Data extracted from a collection ▸
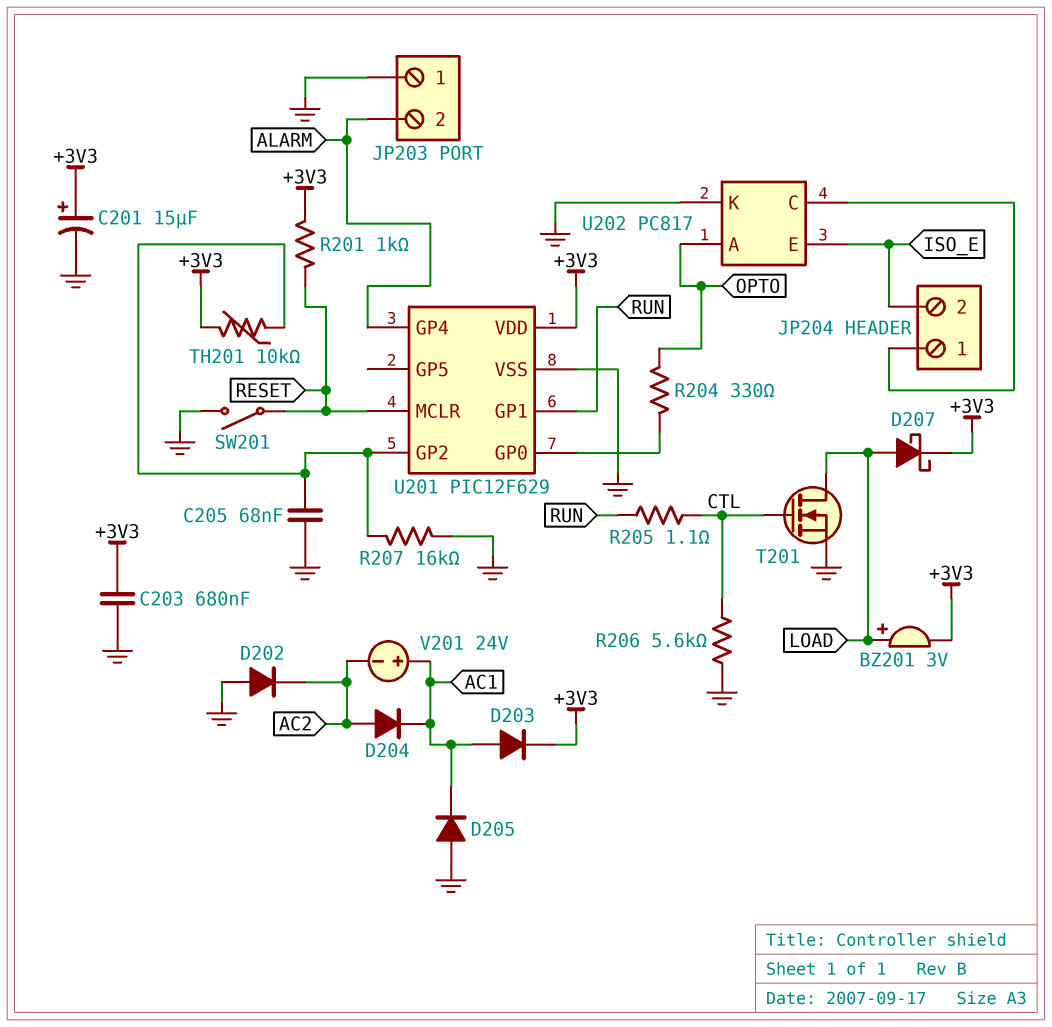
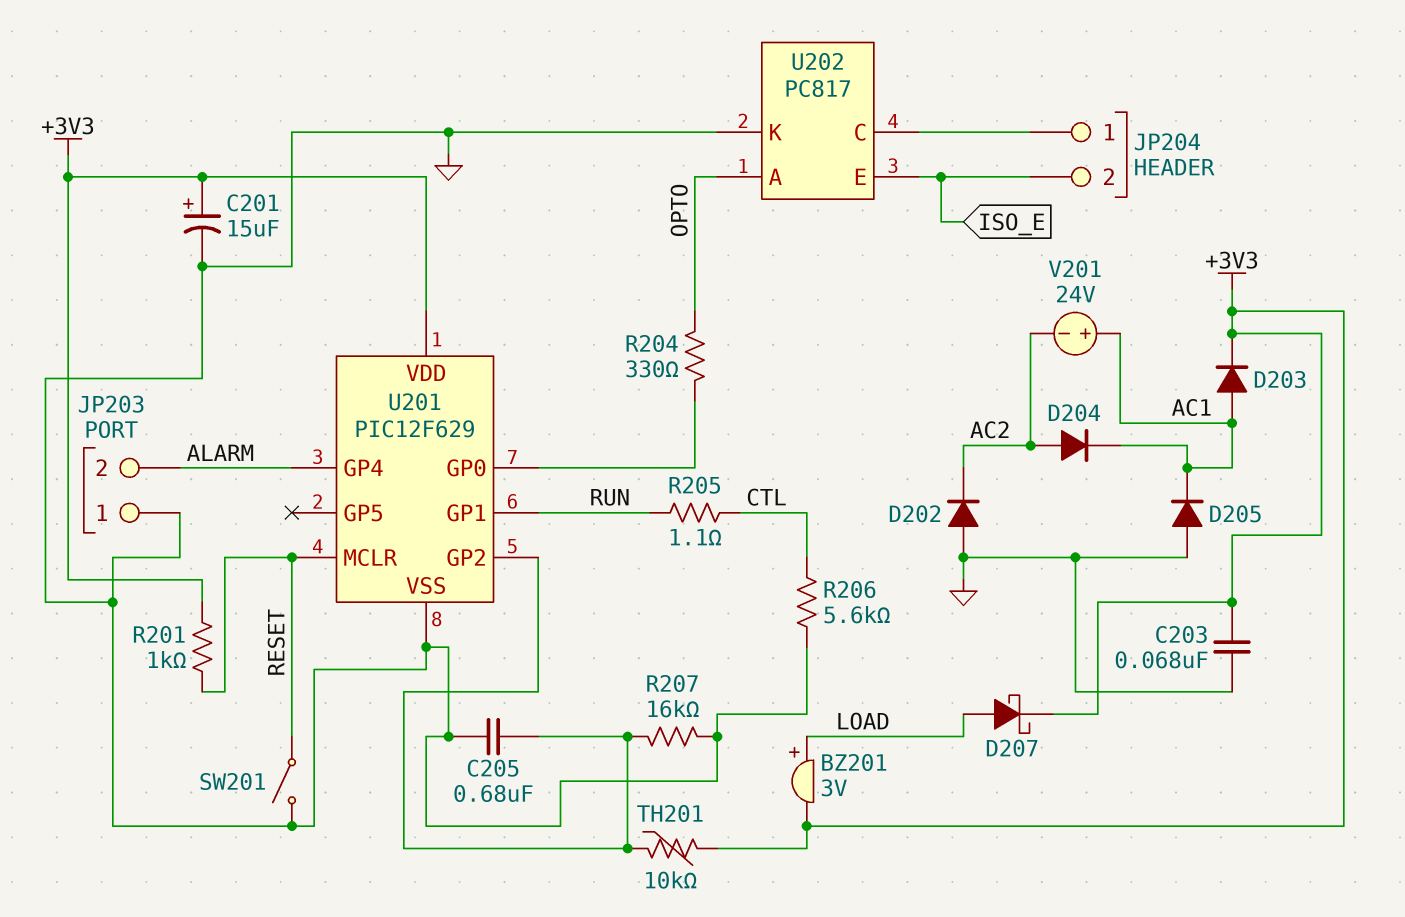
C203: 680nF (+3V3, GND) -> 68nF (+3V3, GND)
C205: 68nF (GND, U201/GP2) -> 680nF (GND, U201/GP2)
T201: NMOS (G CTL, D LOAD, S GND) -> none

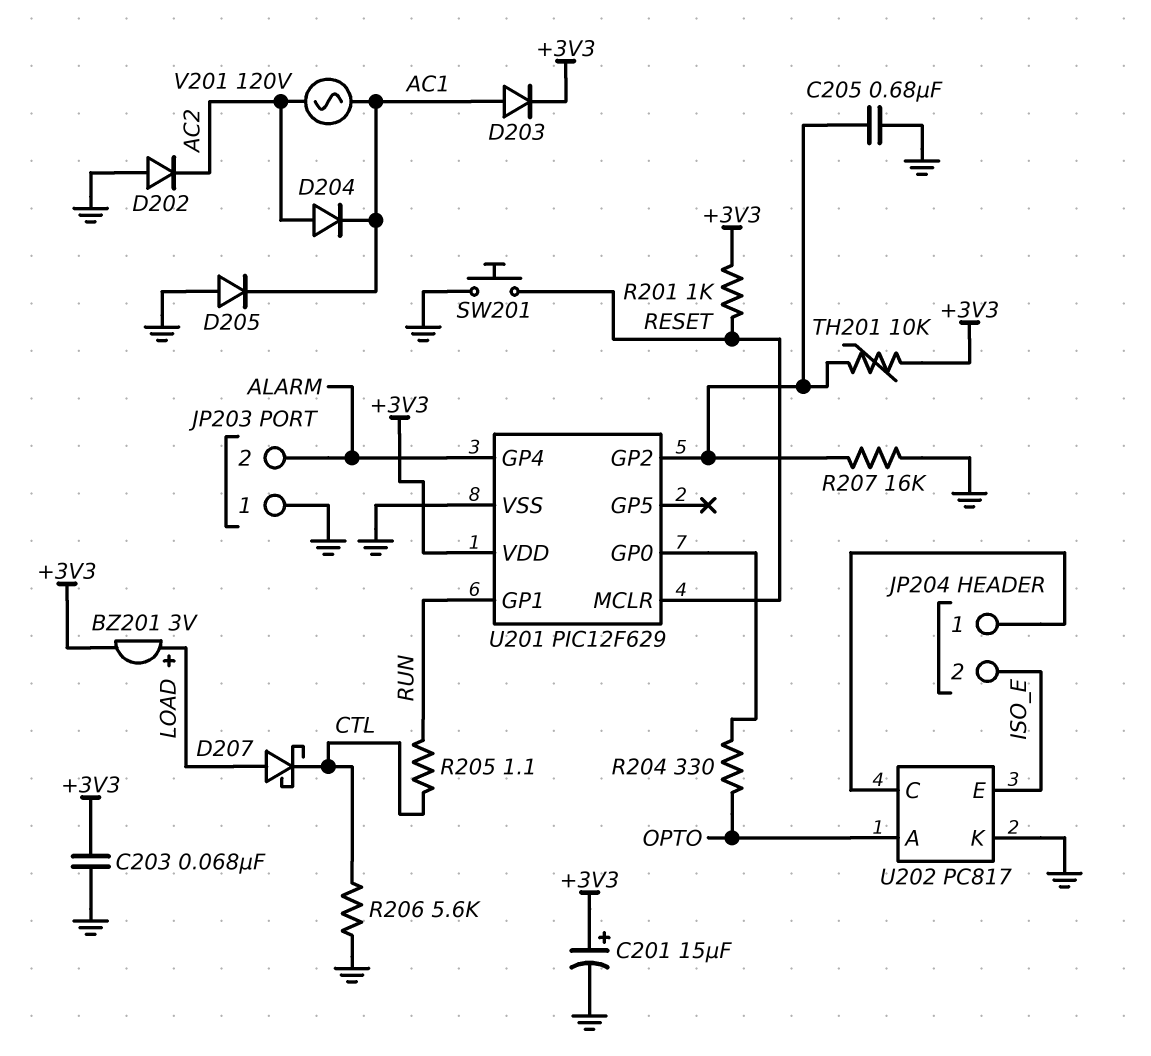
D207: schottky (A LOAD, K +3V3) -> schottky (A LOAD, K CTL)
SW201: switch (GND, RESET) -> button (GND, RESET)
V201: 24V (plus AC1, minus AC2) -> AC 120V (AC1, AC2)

Exercise aim ▸ Which lines hold the word "LOAD"? Return all of them from the records above.

Written answer ▸
T201: NMOS (G CTL, D LOAD, S GND) -> none
D207: schottky (A LOAD, K +3V3) -> schottky (A LOAD, K CTL)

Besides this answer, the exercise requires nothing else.